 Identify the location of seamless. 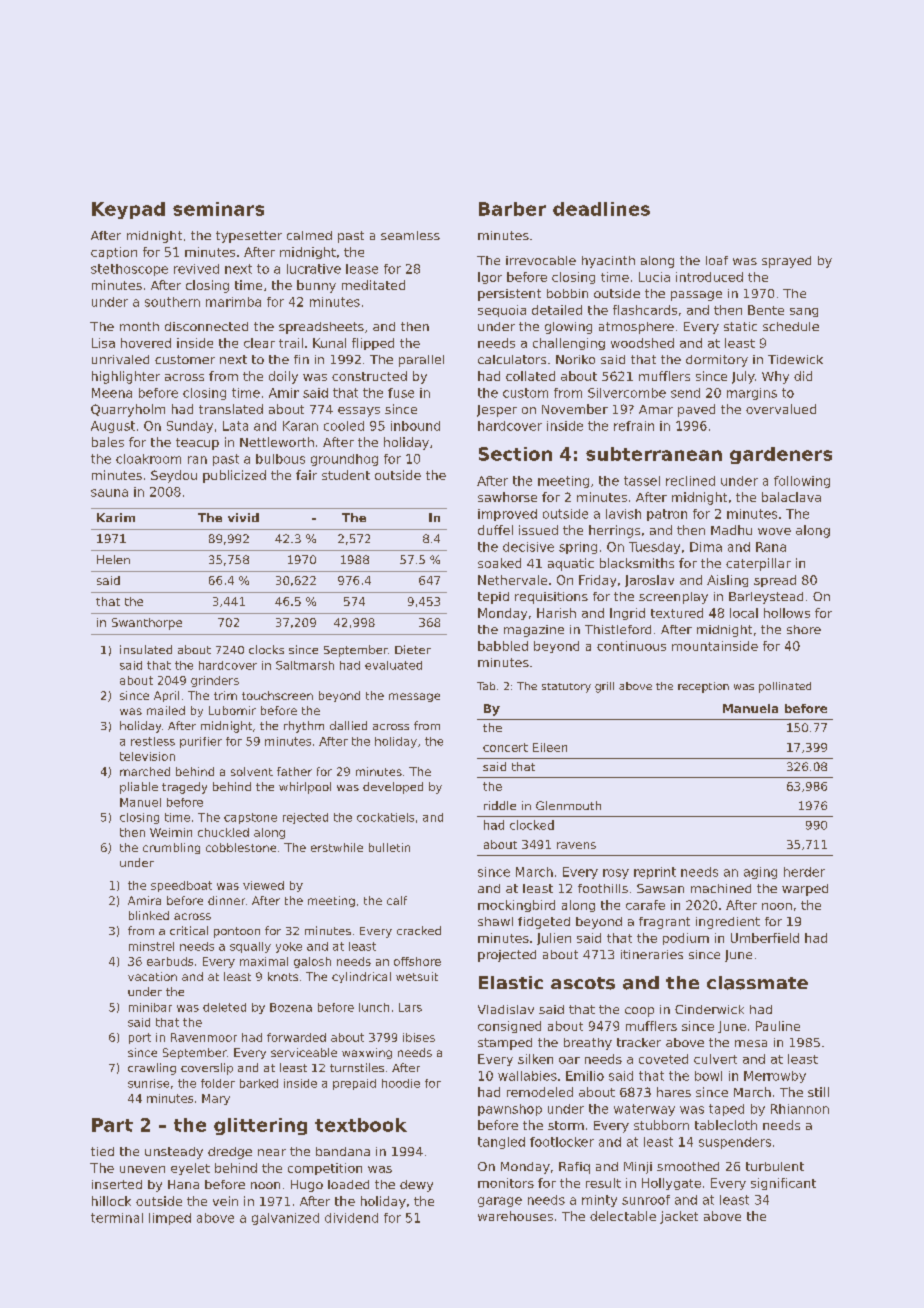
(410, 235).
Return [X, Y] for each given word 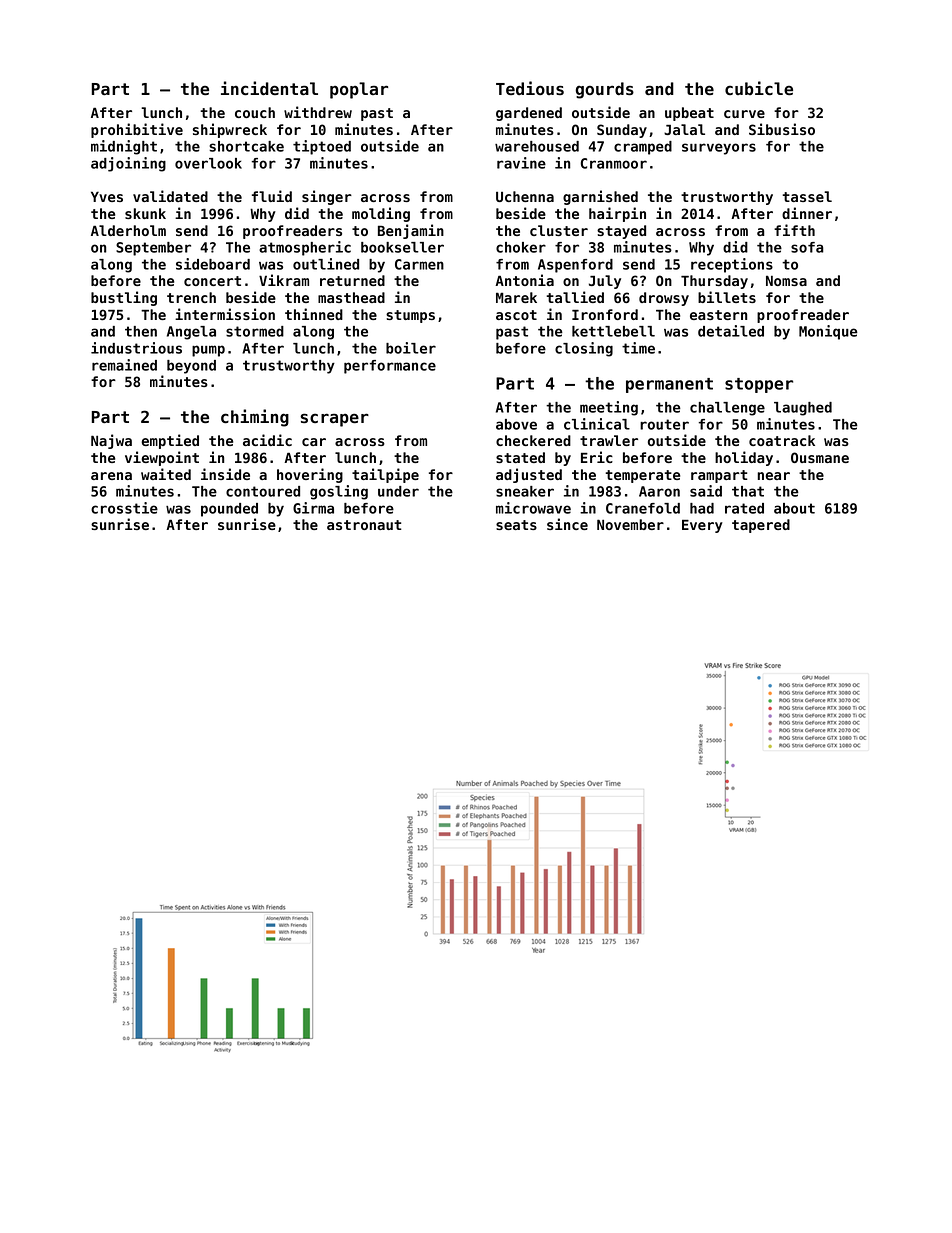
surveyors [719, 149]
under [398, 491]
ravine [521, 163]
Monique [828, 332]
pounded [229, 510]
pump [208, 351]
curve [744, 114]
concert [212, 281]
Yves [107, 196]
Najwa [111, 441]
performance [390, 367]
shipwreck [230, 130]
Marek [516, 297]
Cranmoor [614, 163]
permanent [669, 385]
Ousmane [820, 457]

* * *

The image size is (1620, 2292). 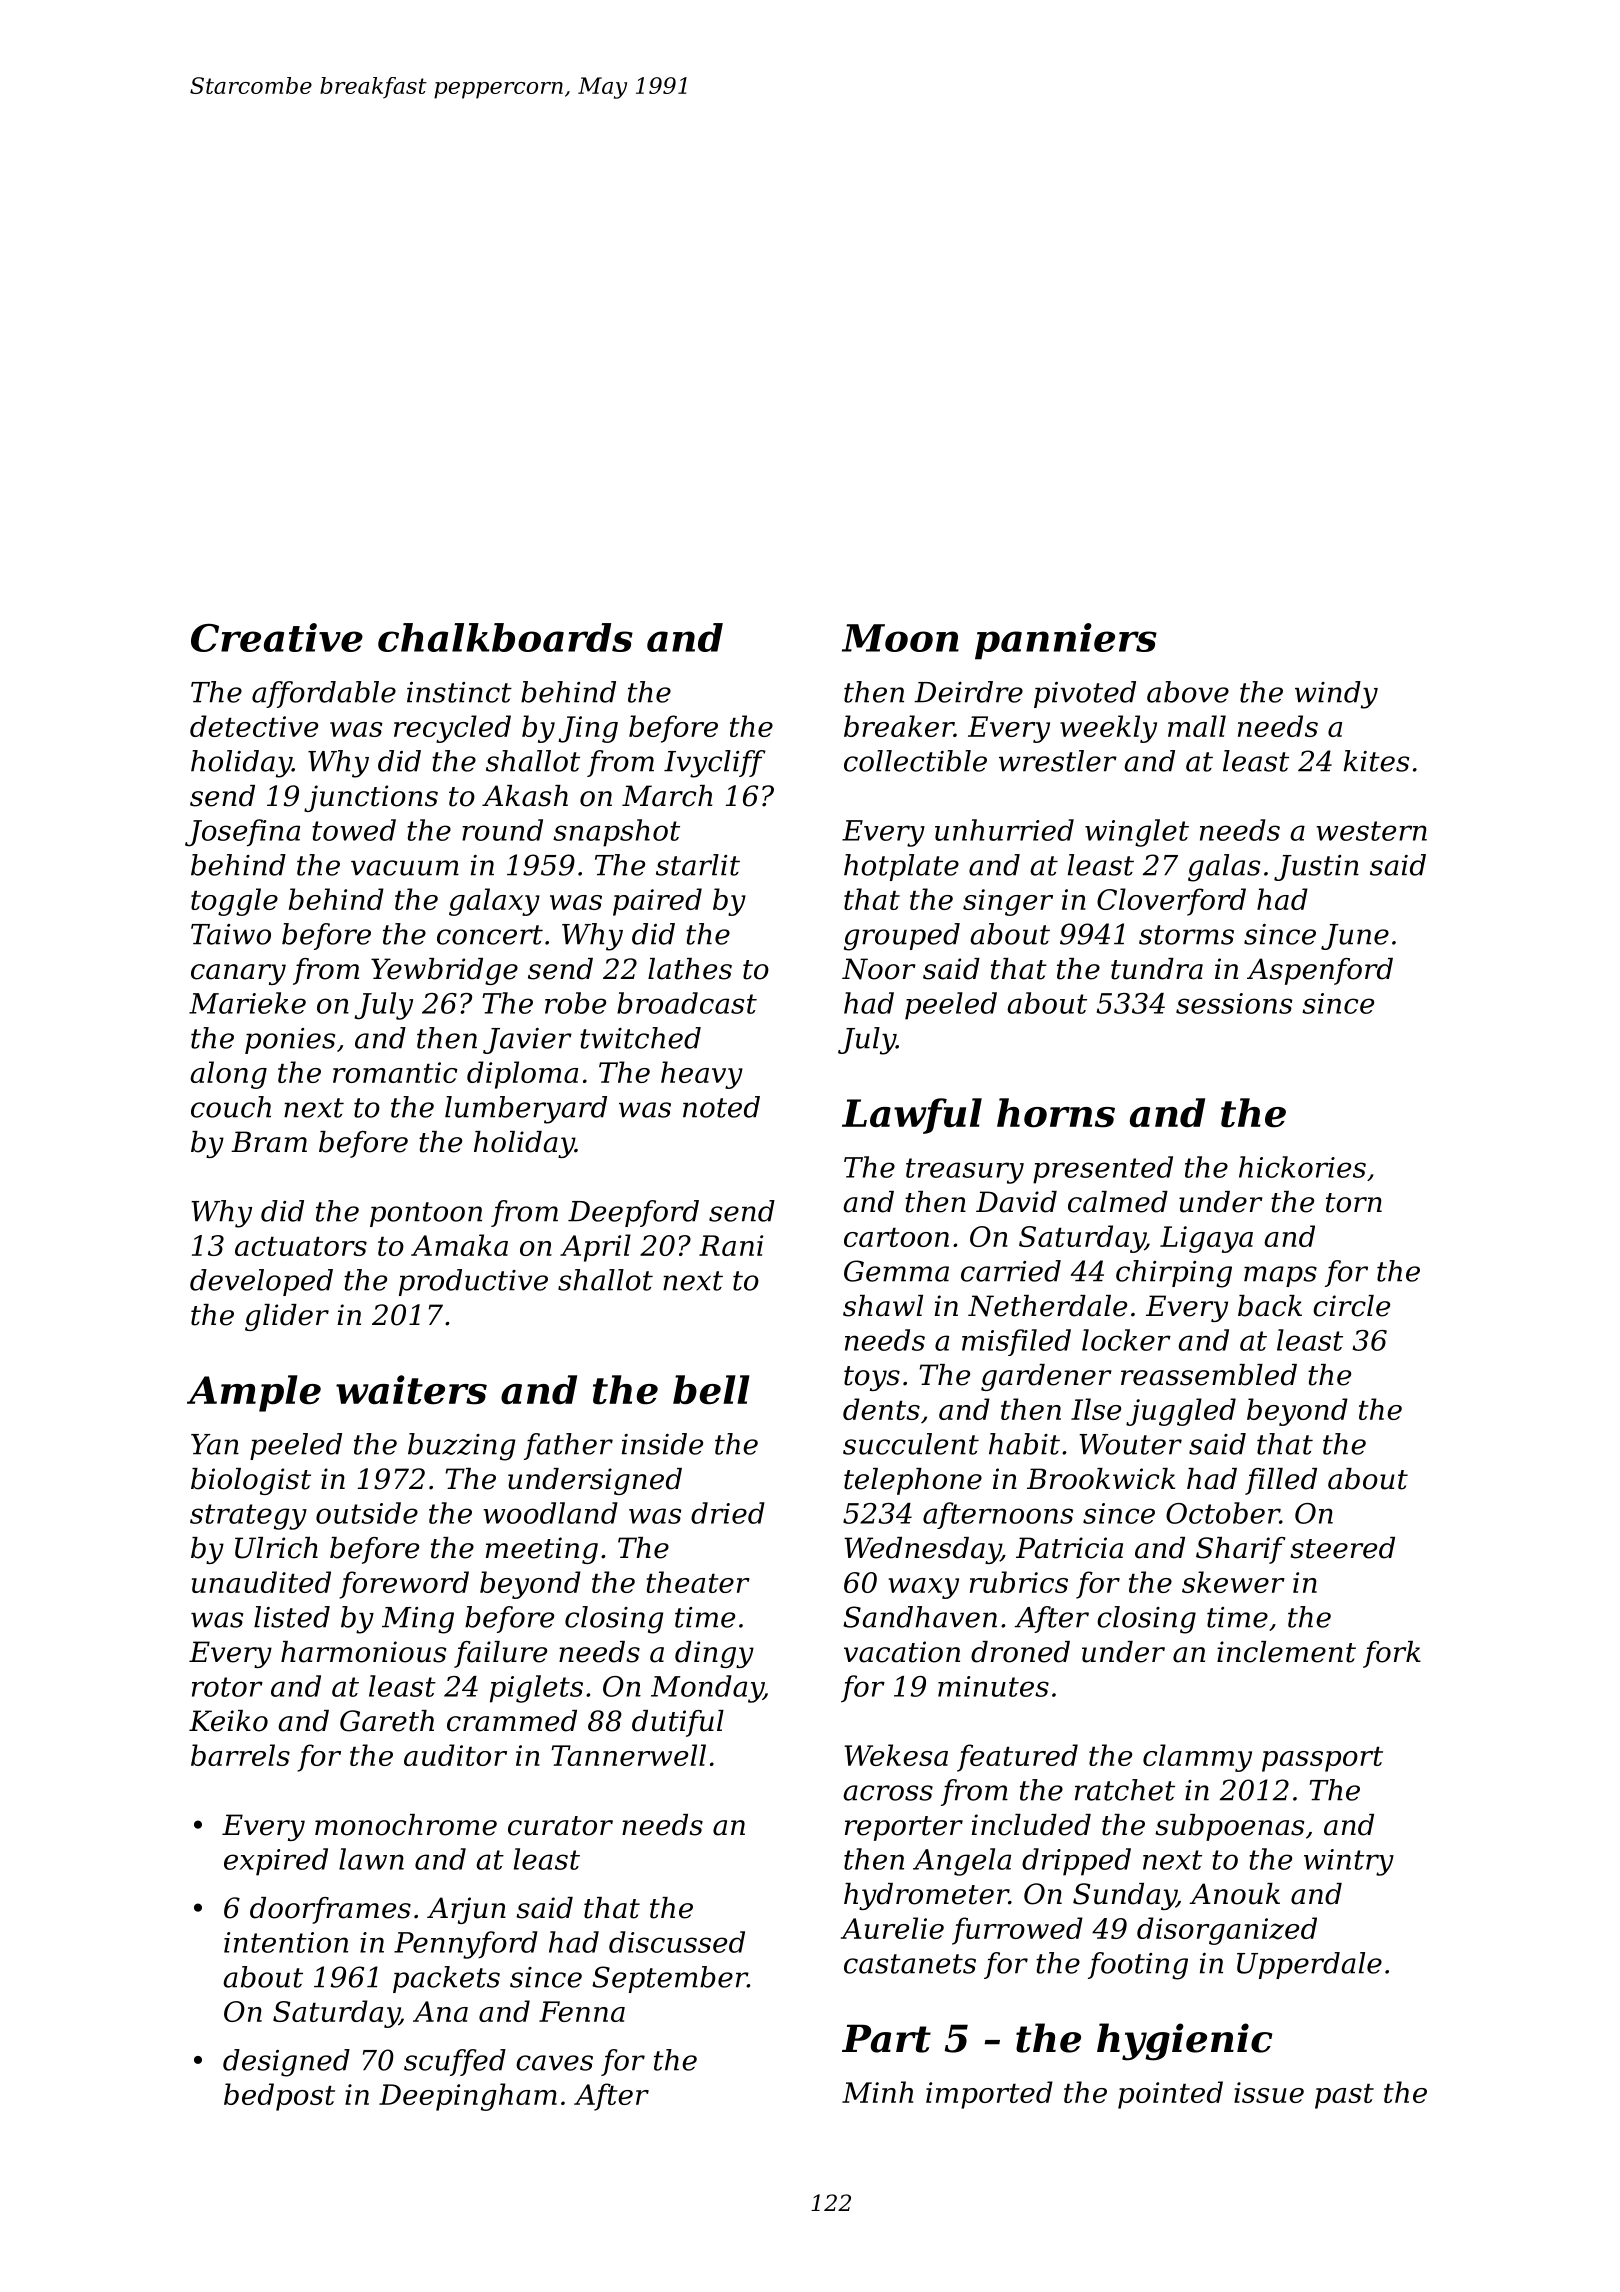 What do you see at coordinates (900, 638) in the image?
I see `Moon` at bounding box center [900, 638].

WHAT YOU NEED TO DO. Copy the records from the line that has "Yves [107, 196]" through the line that has "Ousmane [820, 457]", substituting "lighthouse" for "shipwreck" and leaving everything else as it is.

EXERCISE OUTPUT.
Yves [107, 196]
Najwa [111, 441]
performance [390, 367]
lighthouse [230, 130]
Marek [516, 297]
Cranmoor [614, 163]
permanent [669, 385]
Ousmane [820, 457]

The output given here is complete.